DESCRIPTION OF THE TASK: Exact reproduction of every record is required, and pictures are to be excluded.

DATA FOR THE TASK:
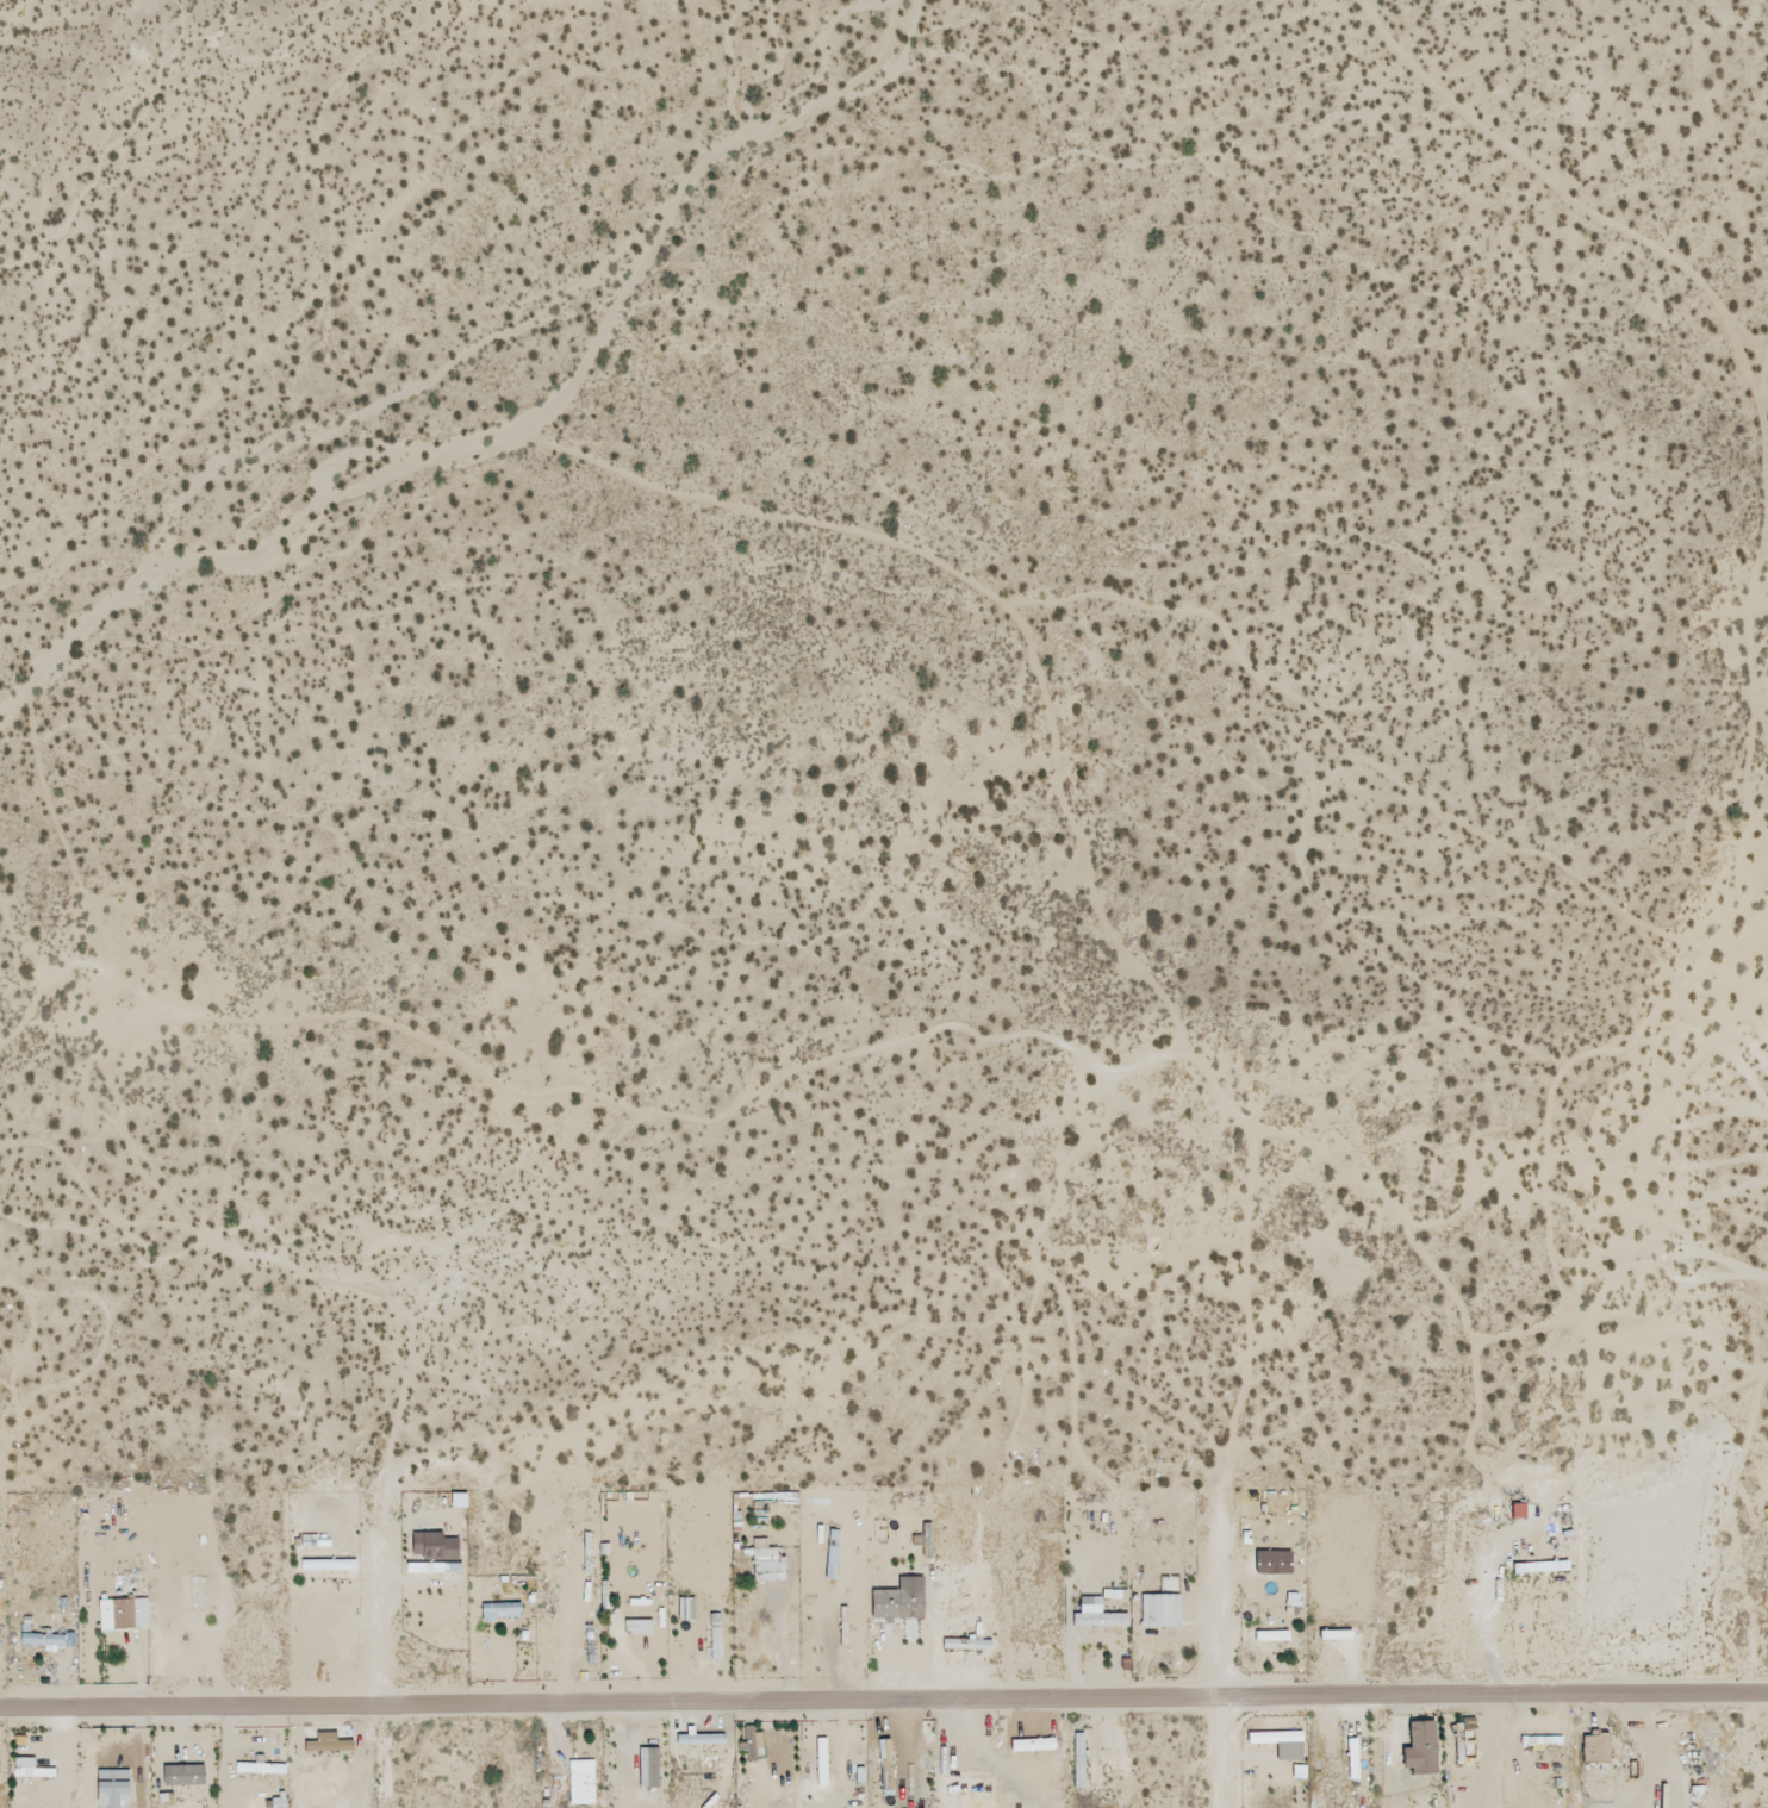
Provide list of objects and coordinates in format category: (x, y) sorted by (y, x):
road: (261, 207)
building: (458, 1501)
building: (434, 1547)
building: (767, 1563)
building: (899, 1602)
building: (686, 1609)
road: (1221, 1609)
building: (1160, 1610)
building: (500, 1611)
building: (123, 1614)
building: (1097, 1615)
building: (1335, 1635)
building: (1275, 1636)
building: (43, 1639)
road: (384, 1662)
road: (610, 1701)
road: (1493, 1706)
road: (1191, 1710)
building: (1277, 1738)
building: (751, 1743)
building: (1420, 1749)
road: (1221, 1759)
building: (821, 1763)
building: (27, 1769)
building: (652, 1769)
building: (1299, 1772)
building: (164, 1780)
building: (581, 1783)
building: (112, 1788)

ANSWER SECTION:
Provide list of objects and coordinates in format category: (x, y) sorted by (y, x):
road: (261, 207)
building: (458, 1501)
building: (434, 1547)
building: (767, 1563)
building: (899, 1602)
building: (686, 1609)
road: (1221, 1609)
building: (1160, 1610)
building: (500, 1611)
building: (123, 1614)
building: (1097, 1615)
building: (1335, 1635)
building: (1275, 1636)
building: (43, 1639)
road: (384, 1662)
road: (610, 1701)
road: (1493, 1706)
road: (1191, 1710)
building: (1277, 1738)
building: (751, 1743)
building: (1420, 1749)
road: (1221, 1759)
building: (821, 1763)
building: (27, 1769)
building: (652, 1769)
building: (1299, 1772)
building: (164, 1780)
building: (581, 1783)
building: (112, 1788)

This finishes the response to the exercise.